= Exercise brief =
Reproduce the data in full, exactly as given, leaving images out.

= Given data =
•••

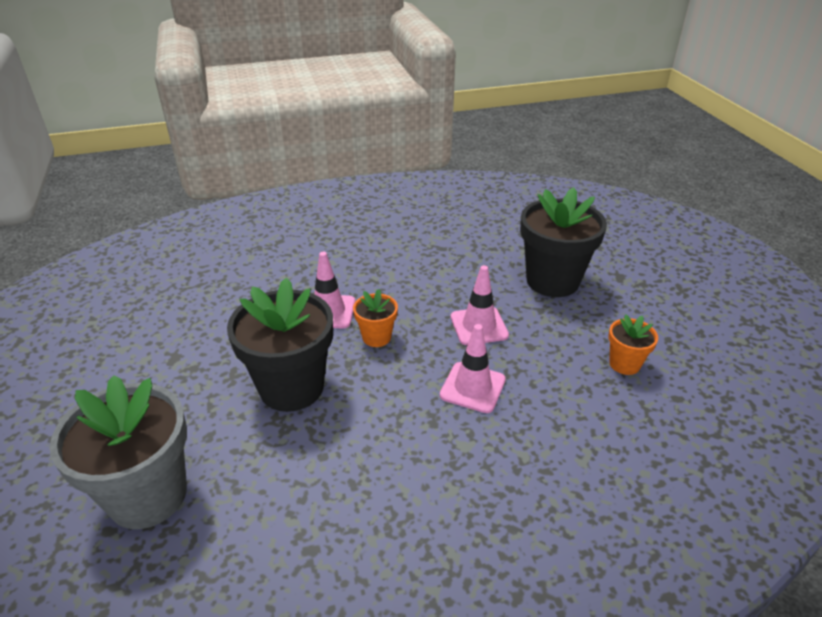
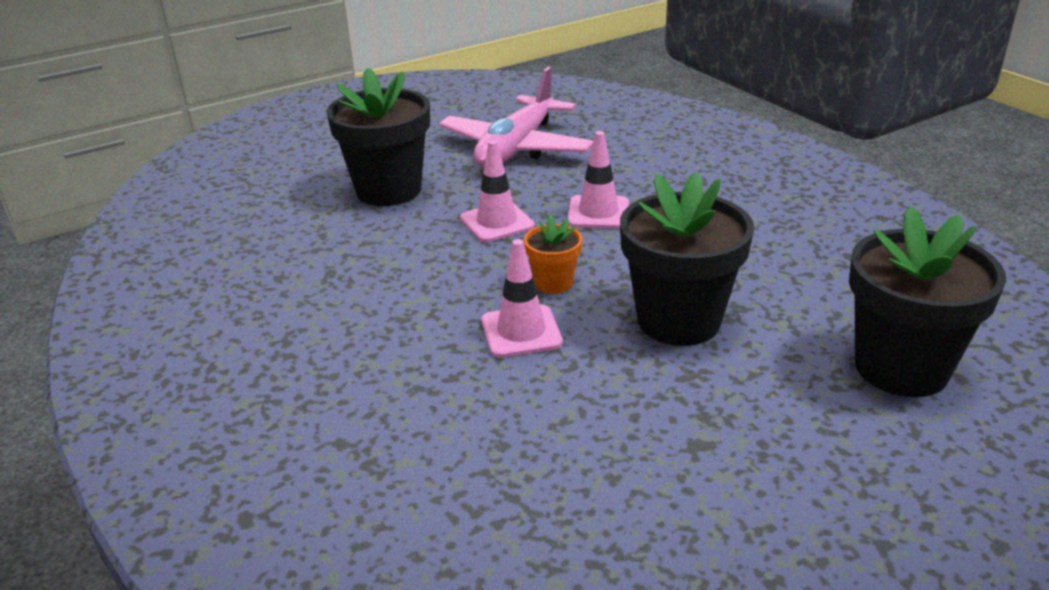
camera: 105 degrees left, 5 degrees down
grey flower pot [50,375,187,529] -> black flower pot [849,206,1006,397]
orange flower pot [609,314,658,375] -> pink plane [439,67,593,168]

•••

= Your solution =
camera: 105 degrees left, 5 degrees down
grey flower pot [50,375,187,529] -> black flower pot [849,206,1006,397]
orange flower pot [609,314,658,375] -> pink plane [439,67,593,168]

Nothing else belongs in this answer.